*Data*
● ● ● ● ●
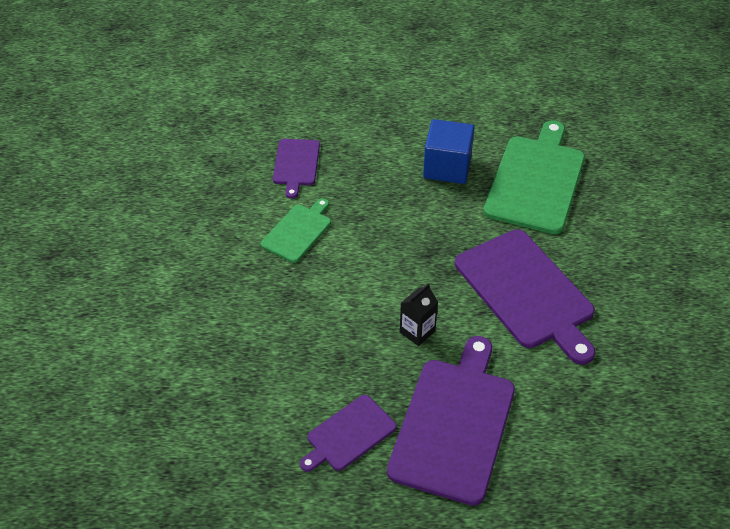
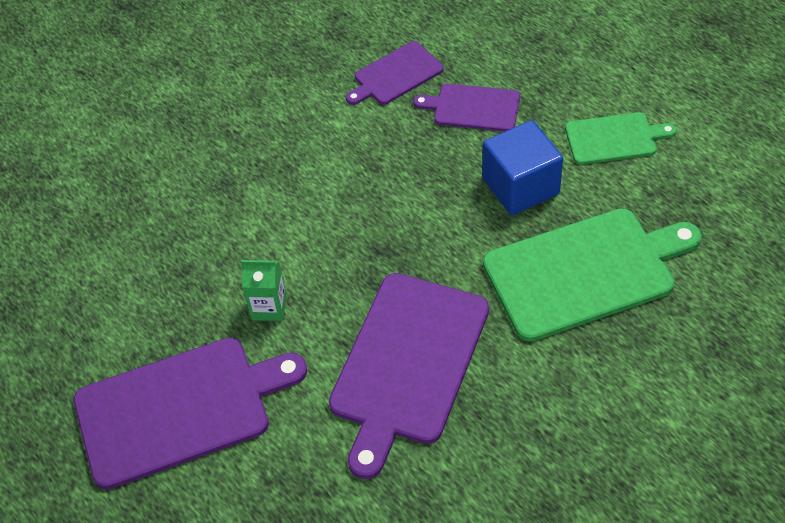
camera: 55 degrees right, 5 degrees up
(298, 231) = (310, 136): green cutting board -> green cutting board (614, 138)
(348, 434) = (101, 336): purple cutting board -> purple cutting board (473, 107)
(417, 331) = (269, 307): black carton -> green carton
● ● ● ● ●
*About this task*
Could you retype the whole listing word for word, minus its pictures?

*Exercise response*
camera: 55 degrees right, 5 degrees up
(298, 231) = (310, 136): green cutting board -> green cutting board (614, 138)
(348, 434) = (101, 336): purple cutting board -> purple cutting board (473, 107)
(417, 331) = (269, 307): black carton -> green carton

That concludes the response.